Copy every line of the data that contains the string "switch".

:: Data records ::

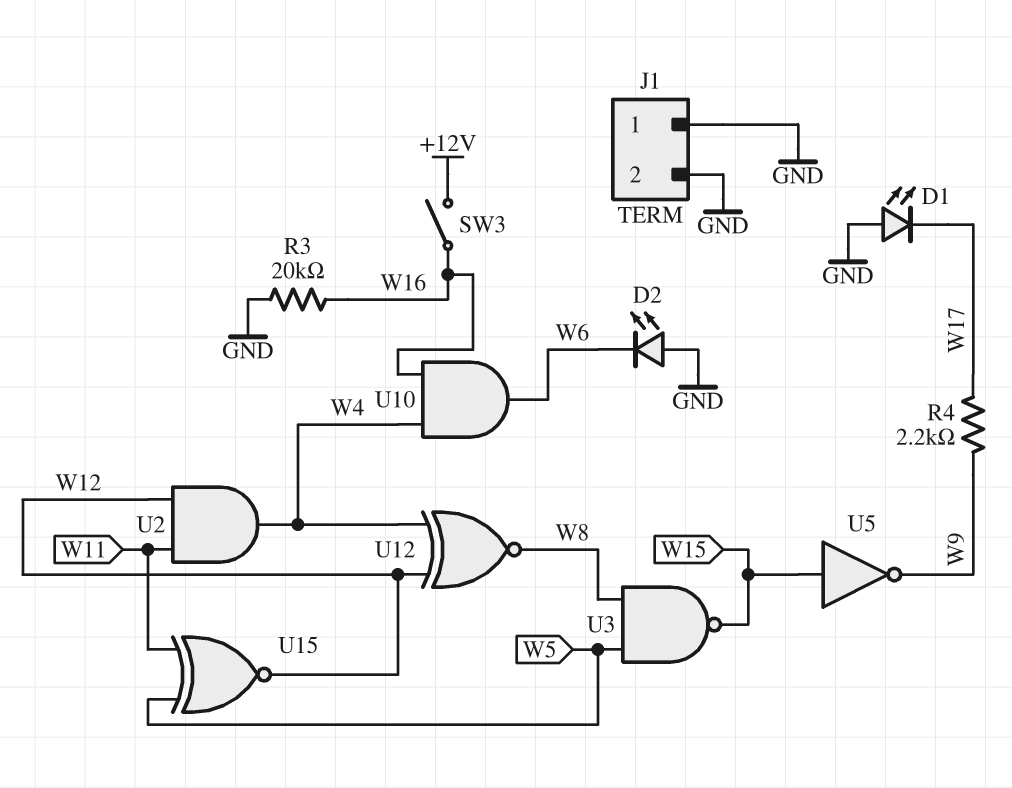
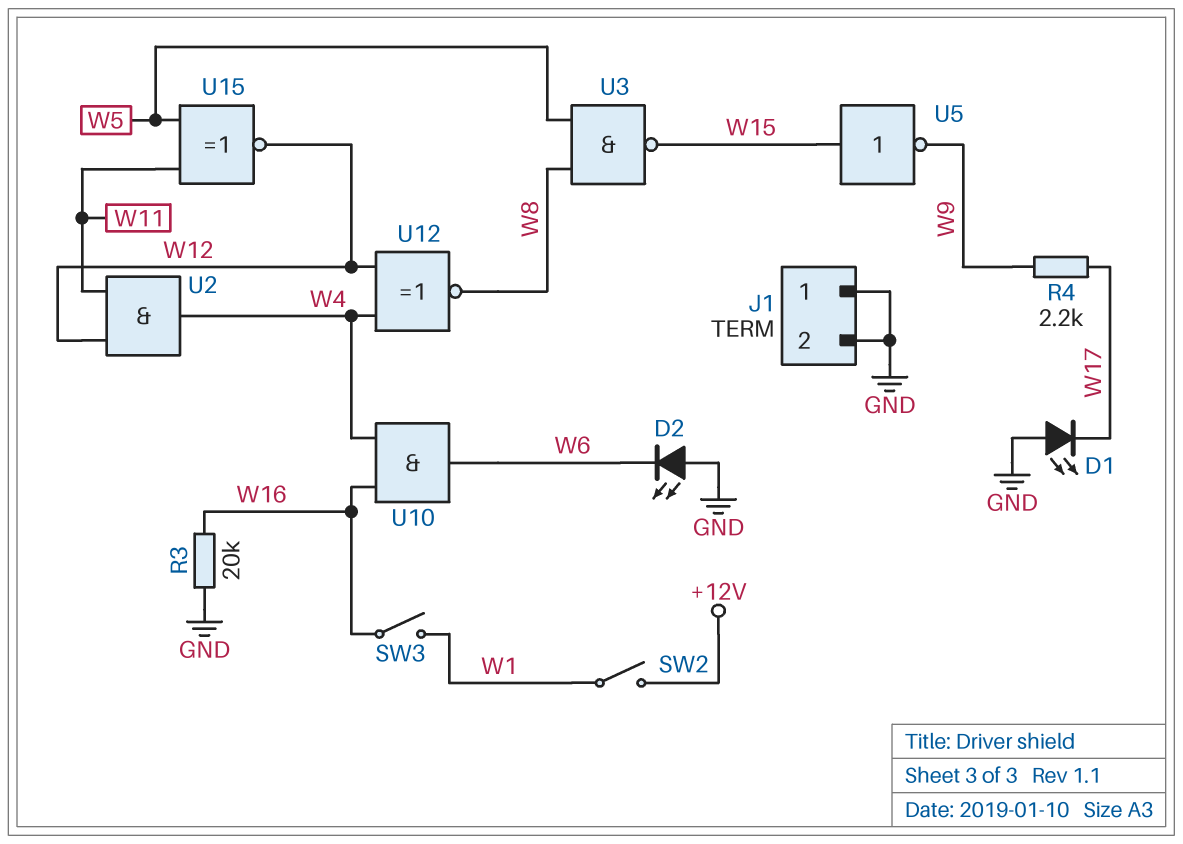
SW2: none -> switch (+12V, W1)
SW3: switch (+12V, W16) -> switch (W1, W16)

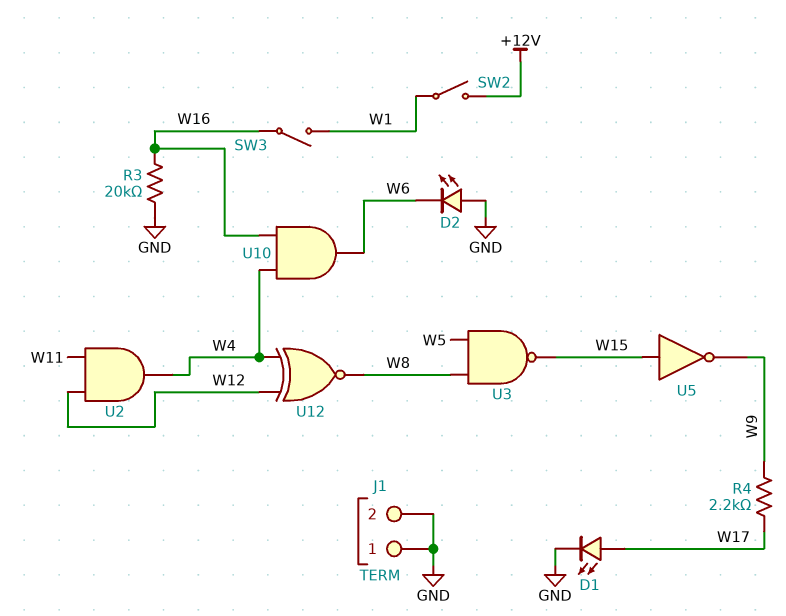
D1: LED (A GND, K W17) -> LED (A W17, K GND)
U15: XNOR (in W5, in W11, out W12) -> none

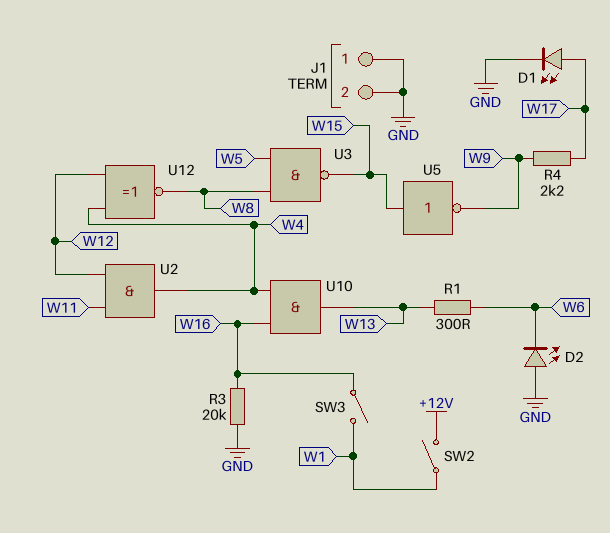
R1: none -> 300 (W6, W13)
U10: AND (in W4, in W16, out W6) -> AND (in W4, in W16, out W13)

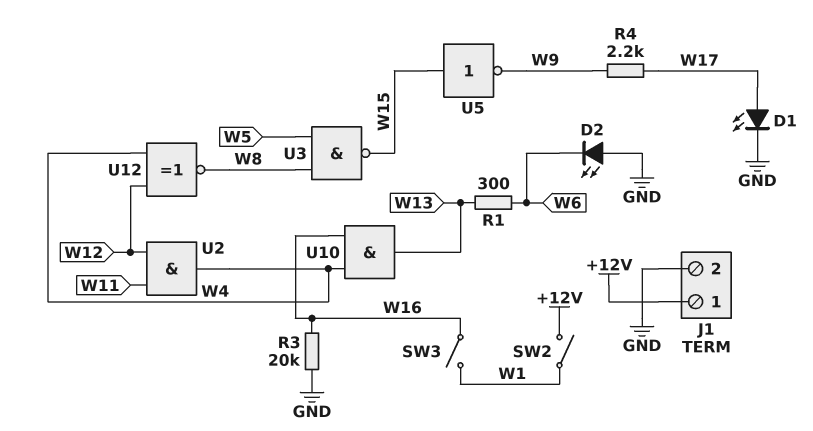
J1 pin 1: GND -> +12V

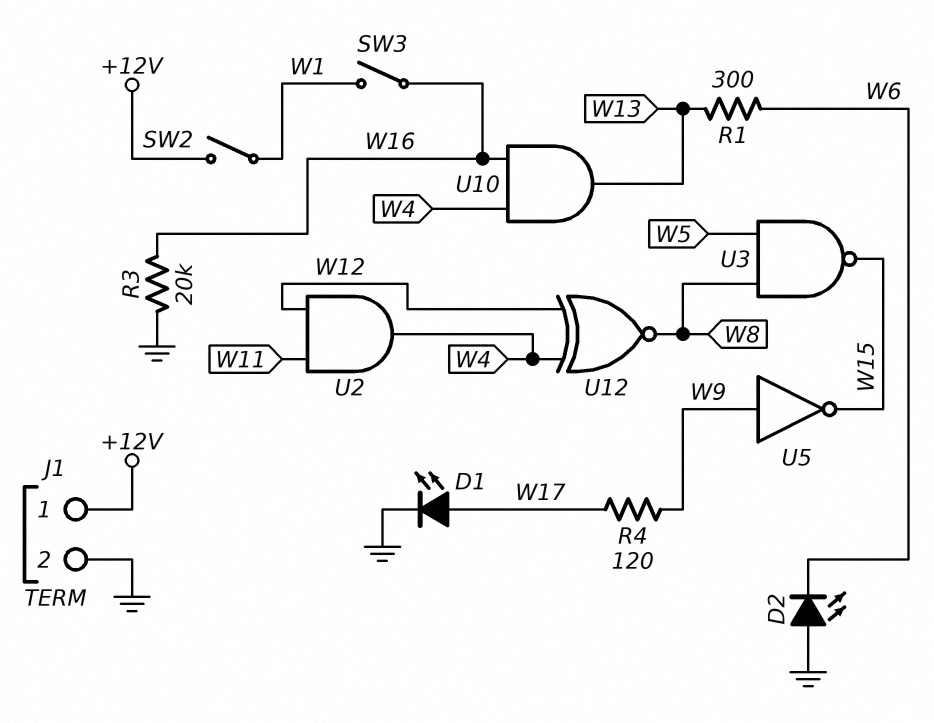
R4: 2.2k (W9, W17) -> 120 (W9, W17)
U5: NOT (in W15, out W9) -> NOT (in W9, out W15)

:::

▸ **Output below**
SW2: none -> switch (+12V, W1)
SW3: switch (+12V, W16) -> switch (W1, W16)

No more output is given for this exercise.